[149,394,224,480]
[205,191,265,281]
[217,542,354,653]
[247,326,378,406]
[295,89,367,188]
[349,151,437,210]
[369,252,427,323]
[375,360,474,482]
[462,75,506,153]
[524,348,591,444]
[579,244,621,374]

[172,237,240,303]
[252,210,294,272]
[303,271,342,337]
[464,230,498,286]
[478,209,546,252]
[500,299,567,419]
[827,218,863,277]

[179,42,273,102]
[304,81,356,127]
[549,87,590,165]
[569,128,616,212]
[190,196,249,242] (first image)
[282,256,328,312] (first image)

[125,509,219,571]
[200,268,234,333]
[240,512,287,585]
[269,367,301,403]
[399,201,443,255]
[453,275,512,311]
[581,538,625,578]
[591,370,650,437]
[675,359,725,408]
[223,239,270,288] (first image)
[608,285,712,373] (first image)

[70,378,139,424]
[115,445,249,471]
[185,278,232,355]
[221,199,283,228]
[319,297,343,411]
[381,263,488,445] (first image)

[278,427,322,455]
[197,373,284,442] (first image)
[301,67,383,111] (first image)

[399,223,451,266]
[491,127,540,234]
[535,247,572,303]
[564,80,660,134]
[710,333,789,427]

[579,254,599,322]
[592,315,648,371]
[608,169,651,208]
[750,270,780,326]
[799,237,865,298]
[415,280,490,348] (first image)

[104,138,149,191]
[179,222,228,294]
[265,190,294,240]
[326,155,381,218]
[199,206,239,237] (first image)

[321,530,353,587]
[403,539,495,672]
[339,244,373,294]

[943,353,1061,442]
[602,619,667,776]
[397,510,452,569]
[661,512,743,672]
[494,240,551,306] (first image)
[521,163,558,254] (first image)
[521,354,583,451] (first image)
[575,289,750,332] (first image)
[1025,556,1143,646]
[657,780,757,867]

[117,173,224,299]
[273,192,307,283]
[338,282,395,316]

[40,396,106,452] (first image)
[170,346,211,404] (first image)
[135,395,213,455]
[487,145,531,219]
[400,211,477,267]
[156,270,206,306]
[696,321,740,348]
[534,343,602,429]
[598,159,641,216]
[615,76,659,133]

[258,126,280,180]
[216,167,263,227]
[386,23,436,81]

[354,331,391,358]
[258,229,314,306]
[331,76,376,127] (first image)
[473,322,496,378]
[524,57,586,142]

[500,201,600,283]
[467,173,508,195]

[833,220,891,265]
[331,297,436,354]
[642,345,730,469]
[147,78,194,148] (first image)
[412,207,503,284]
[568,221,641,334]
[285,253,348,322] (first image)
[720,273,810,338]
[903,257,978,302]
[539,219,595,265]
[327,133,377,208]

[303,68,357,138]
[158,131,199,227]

────

#### WHAT IS NEEDED
Copy out the lines above word for word, stopping after the line containing "[524,348,591,444]".

#### SOLVED EXERCISE
[149,394,224,480]
[205,191,265,281]
[217,542,354,653]
[247,326,378,406]
[295,89,367,188]
[349,151,437,210]
[369,252,427,323]
[375,360,474,482]
[462,75,506,153]
[524,348,591,444]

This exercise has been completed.